(Spatial object tracking data)
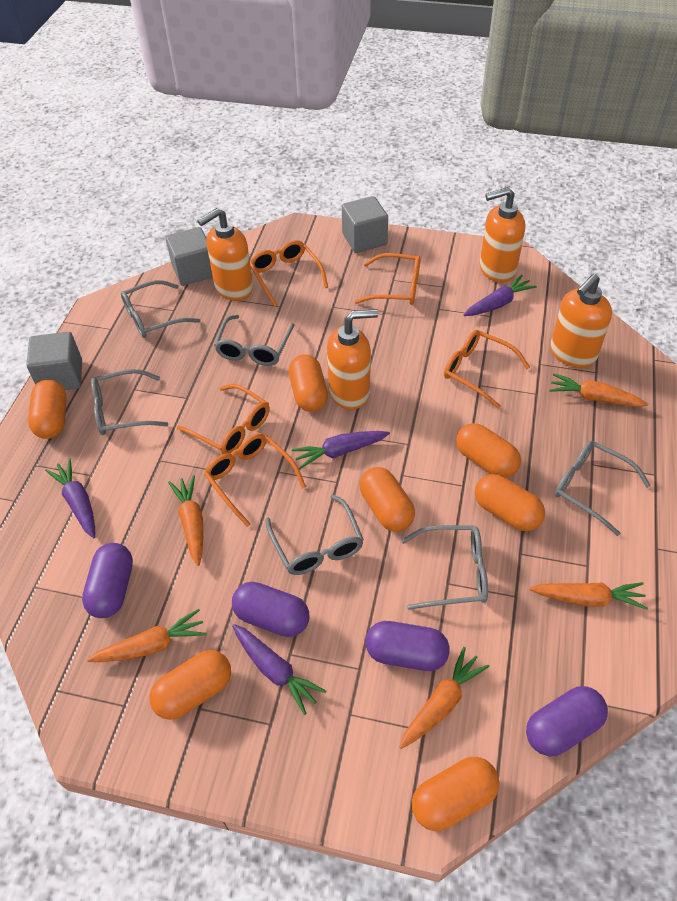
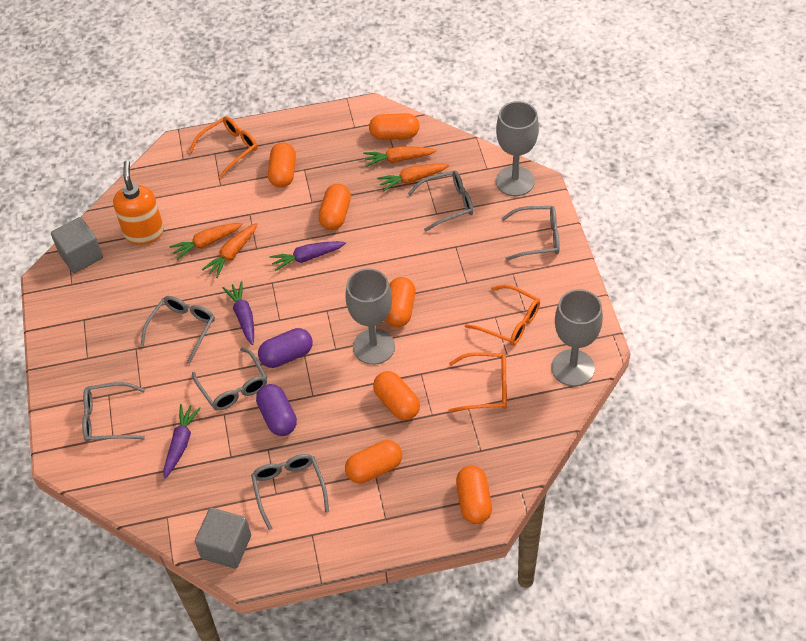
grey cube: 3 -> 2
grey goblet: 0 -> 3
orange carrot: 5 -> 4
orange glasses: 5 -> 3
orange soap dispenser: 4 -> 1
purple capsule: 4 -> 2
purple carrot: 4 -> 3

TASK TO COMPLETE |
The records above need to be restated word for word, with the pictures left out.

FINISHED EXERCISE |
grey cube: 3 -> 2
grey goblet: 0 -> 3
orange carrot: 5 -> 4
orange glasses: 5 -> 3
orange soap dispenser: 4 -> 1
purple capsule: 4 -> 2
purple carrot: 4 -> 3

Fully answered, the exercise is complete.